REQUIRED WORK »
Would you give the data below back exactly as it reads?

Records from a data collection
○ ○ ○ ○ ○

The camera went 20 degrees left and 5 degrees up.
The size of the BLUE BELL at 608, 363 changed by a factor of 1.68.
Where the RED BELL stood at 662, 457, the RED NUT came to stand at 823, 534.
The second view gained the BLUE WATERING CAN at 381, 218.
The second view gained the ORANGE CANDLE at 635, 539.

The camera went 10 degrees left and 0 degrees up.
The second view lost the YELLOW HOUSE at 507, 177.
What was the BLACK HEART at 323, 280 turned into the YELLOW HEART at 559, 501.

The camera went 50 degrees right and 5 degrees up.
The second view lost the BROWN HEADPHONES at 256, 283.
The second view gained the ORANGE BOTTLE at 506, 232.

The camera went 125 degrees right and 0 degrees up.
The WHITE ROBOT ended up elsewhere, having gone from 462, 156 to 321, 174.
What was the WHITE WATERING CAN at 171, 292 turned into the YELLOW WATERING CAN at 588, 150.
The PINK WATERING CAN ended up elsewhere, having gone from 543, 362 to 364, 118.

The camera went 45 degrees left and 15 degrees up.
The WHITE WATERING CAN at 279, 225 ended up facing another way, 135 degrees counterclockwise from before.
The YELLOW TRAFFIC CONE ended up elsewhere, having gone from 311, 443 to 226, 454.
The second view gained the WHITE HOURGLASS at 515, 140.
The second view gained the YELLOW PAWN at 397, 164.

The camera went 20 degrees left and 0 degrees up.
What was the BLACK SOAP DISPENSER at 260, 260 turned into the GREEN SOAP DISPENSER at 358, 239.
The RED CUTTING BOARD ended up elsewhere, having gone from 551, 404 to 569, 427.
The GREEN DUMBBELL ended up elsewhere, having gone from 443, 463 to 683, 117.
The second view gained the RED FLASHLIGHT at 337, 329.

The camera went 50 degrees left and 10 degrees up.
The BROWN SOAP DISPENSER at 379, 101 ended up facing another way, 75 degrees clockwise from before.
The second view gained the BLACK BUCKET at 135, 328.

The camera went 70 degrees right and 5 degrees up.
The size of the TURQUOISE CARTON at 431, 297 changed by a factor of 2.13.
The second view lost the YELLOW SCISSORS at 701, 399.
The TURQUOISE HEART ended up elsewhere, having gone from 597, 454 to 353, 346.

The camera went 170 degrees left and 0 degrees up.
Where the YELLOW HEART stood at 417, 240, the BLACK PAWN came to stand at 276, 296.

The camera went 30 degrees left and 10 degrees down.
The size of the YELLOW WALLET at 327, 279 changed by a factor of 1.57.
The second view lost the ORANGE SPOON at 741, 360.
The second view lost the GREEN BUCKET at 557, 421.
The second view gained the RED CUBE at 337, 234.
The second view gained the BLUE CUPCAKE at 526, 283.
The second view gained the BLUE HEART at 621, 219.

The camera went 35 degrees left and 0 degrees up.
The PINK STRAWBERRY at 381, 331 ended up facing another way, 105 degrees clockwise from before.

○ ○ ○ ○ ○

EXERCISE ANSWER »
The camera went 20 degrees left and 5 degrees up.
The size of the BLUE BELL at 608, 363 changed by a factor of 1.68.
Where the RED BELL stood at 662, 457, the RED NUT came to stand at 823, 534.
The second view gained the BLUE WATERING CAN at 381, 218.
The second view gained the ORANGE CANDLE at 635, 539.

The camera went 10 degrees left and 0 degrees up.
The second view lost the YELLOW HOUSE at 507, 177.
What was the BLACK HEART at 323, 280 turned into the YELLOW HEART at 559, 501.

The camera went 50 degrees right and 5 degrees up.
The second view lost the BROWN HEADPHONES at 256, 283.
The second view gained the ORANGE BOTTLE at 506, 232.

The camera went 125 degrees right and 0 degrees up.
The WHITE ROBOT ended up elsewhere, having gone from 462, 156 to 321, 174.
What was the WHITE WATERING CAN at 171, 292 turned into the YELLOW WATERING CAN at 588, 150.
The PINK WATERING CAN ended up elsewhere, having gone from 543, 362 to 364, 118.

The camera went 45 degrees left and 15 degrees up.
The WHITE WATERING CAN at 279, 225 ended up facing another way, 135 degrees counterclockwise from before.
The YELLOW TRAFFIC CONE ended up elsewhere, having gone from 311, 443 to 226, 454.
The second view gained the WHITE HOURGLASS at 515, 140.
The second view gained the YELLOW PAWN at 397, 164.

The camera went 20 degrees left and 0 degrees up.
What was the BLACK SOAP DISPENSER at 260, 260 turned into the GREEN SOAP DISPENSER at 358, 239.
The RED CUTTING BOARD ended up elsewhere, having gone from 551, 404 to 569, 427.
The GREEN DUMBBELL ended up elsewhere, having gone from 443, 463 to 683, 117.
The second view gained the RED FLASHLIGHT at 337, 329.

The camera went 50 degrees left and 10 degrees up.
The BROWN SOAP DISPENSER at 379, 101 ended up facing another way, 75 degrees clockwise from before.
The second view gained the BLACK BUCKET at 135, 328.

The camera went 70 degrees right and 5 degrees up.
The size of the TURQUOISE CARTON at 431, 297 changed by a factor of 2.13.
The second view lost the YELLOW SCISSORS at 701, 399.
The TURQUOISE HEART ended up elsewhere, having gone from 597, 454 to 353, 346.

The camera went 170 degrees left and 0 degrees up.
Where the YELLOW HEART stood at 417, 240, the BLACK PAWN came to stand at 276, 296.

The camera went 30 degrees left and 10 degrees down.
The size of the YELLOW WALLET at 327, 279 changed by a factor of 1.57.
The second view lost the ORANGE SPOON at 741, 360.
The second view lost the GREEN BUCKET at 557, 421.
The second view gained the RED CUBE at 337, 234.
The second view gained the BLUE CUPCAKE at 526, 283.
The second view gained the BLUE HEART at 621, 219.

The camera went 35 degrees left and 0 degrees up.
The PINK STRAWBERRY at 381, 331 ended up facing another way, 105 degrees clockwise from before.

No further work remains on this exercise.